• The problem
Find every line in the records below that contains the string "acciaccatura" and copy each one. Case counts.

**** Material for the task ****

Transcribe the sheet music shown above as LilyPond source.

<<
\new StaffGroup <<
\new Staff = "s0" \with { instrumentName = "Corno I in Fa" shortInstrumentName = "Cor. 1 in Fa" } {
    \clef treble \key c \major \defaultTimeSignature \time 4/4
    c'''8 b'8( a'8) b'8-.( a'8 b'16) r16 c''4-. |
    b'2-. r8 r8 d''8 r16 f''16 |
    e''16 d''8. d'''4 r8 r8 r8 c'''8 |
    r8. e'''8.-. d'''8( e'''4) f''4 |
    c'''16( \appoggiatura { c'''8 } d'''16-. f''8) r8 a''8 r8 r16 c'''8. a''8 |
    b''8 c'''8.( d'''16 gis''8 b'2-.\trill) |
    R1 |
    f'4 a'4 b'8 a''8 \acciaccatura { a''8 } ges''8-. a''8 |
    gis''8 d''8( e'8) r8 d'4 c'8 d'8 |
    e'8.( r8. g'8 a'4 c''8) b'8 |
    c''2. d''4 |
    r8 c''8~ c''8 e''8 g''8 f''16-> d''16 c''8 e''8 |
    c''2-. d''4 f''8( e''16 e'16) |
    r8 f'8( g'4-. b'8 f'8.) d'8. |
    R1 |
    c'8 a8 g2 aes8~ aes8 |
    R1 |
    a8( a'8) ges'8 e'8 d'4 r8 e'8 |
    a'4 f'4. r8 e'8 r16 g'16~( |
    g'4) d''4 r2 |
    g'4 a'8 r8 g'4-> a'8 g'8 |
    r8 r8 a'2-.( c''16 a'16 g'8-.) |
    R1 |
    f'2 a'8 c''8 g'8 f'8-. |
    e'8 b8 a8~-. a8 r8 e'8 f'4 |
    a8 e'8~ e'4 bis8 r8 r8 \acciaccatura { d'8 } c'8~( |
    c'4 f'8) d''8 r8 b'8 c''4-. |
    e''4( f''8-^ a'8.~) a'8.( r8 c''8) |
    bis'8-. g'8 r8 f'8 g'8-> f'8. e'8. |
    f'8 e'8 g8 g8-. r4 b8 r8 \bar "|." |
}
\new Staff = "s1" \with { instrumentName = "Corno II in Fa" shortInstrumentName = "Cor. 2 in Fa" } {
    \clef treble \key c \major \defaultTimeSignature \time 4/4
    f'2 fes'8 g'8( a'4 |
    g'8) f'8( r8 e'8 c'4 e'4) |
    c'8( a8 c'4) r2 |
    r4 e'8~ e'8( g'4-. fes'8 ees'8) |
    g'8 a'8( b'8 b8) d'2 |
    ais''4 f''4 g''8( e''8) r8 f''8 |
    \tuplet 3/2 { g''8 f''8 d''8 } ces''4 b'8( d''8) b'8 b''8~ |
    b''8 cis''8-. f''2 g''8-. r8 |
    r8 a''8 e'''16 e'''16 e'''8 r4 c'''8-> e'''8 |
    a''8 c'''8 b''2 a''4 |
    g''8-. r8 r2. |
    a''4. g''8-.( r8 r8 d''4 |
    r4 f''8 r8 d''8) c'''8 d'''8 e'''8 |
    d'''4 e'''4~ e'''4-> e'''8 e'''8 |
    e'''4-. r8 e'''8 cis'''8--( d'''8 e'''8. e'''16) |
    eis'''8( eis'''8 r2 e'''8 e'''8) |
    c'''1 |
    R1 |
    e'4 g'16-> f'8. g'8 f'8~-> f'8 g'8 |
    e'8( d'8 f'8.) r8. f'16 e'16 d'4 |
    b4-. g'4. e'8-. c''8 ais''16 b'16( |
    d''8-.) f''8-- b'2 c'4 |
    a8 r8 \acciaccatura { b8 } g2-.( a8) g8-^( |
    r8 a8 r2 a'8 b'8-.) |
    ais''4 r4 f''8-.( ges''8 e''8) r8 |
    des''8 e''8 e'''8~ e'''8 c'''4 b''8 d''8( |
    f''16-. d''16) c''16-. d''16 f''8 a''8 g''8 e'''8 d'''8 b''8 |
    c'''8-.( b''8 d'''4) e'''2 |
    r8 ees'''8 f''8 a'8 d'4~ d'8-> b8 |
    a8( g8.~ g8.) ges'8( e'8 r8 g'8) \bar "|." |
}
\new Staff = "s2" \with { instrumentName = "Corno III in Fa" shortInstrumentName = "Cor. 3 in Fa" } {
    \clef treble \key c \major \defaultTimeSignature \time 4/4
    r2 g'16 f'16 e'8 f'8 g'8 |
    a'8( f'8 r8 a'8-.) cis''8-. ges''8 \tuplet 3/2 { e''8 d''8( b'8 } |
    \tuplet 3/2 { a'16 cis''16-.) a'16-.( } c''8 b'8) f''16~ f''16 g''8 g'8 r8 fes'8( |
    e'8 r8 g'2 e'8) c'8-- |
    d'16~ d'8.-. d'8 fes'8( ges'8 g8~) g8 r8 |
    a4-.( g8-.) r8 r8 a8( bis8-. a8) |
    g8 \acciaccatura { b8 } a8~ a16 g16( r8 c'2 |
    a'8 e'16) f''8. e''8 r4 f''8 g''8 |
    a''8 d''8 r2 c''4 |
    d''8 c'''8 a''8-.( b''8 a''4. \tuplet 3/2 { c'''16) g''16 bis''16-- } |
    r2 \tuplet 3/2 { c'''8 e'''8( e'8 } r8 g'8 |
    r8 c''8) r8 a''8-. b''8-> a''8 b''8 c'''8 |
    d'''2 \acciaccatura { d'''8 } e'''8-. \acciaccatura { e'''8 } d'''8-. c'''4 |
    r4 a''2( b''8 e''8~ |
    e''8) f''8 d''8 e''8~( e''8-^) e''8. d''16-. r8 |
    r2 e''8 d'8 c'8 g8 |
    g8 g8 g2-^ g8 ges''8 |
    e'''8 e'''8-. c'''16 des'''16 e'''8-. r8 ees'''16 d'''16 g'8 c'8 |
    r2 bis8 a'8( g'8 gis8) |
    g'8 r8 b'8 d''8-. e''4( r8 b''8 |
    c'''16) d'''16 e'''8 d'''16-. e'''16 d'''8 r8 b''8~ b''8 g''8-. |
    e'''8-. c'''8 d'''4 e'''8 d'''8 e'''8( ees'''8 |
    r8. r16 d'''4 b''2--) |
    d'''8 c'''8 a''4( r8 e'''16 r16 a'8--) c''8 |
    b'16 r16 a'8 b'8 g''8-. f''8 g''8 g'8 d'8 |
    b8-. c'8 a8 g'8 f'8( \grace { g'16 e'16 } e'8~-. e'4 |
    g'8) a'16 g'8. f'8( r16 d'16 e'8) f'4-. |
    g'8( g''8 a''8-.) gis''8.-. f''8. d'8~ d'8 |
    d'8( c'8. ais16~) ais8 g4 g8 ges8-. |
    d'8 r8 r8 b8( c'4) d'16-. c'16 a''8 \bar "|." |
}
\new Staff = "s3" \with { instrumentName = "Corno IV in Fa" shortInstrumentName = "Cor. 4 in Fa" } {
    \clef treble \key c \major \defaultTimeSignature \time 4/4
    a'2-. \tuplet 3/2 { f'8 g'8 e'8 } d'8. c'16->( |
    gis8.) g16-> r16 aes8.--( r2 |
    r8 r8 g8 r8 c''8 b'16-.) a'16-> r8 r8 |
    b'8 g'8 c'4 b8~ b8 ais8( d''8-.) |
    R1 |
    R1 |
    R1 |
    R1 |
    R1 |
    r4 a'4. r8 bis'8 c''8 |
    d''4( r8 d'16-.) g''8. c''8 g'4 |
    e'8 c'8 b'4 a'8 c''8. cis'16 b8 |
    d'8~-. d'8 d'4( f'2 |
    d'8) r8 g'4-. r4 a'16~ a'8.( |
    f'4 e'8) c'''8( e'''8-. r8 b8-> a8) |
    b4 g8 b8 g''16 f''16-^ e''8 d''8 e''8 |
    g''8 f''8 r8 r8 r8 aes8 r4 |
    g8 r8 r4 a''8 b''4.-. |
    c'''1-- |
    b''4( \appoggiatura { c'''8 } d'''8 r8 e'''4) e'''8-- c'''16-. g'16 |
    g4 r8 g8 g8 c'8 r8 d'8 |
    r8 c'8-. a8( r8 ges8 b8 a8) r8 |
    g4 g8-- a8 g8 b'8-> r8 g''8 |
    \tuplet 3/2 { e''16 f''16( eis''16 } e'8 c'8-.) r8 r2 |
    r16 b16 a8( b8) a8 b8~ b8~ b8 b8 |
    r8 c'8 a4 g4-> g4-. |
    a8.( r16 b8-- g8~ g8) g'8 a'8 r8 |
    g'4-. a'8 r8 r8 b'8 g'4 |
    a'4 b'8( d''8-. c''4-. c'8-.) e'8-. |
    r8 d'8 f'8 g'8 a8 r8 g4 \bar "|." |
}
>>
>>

****

• Exercise result
    f'4 a'4 b'8 a''8 \acciaccatura { a''8 } ges''8-. a''8 |
    a8 e'8~ e'4 bis8 r8 r8 \acciaccatura { d'8 } c'8~( |
    a8 r8 \acciaccatura { b8 } g2-.( a8) g8-^( |
    g8 \acciaccatura { b8 } a8~ a16 g16( r8 c'2 |
    d'''2 \acciaccatura { d'''8 } e'''8-. \acciaccatura { e'''8 } d'''8-. c'''4 |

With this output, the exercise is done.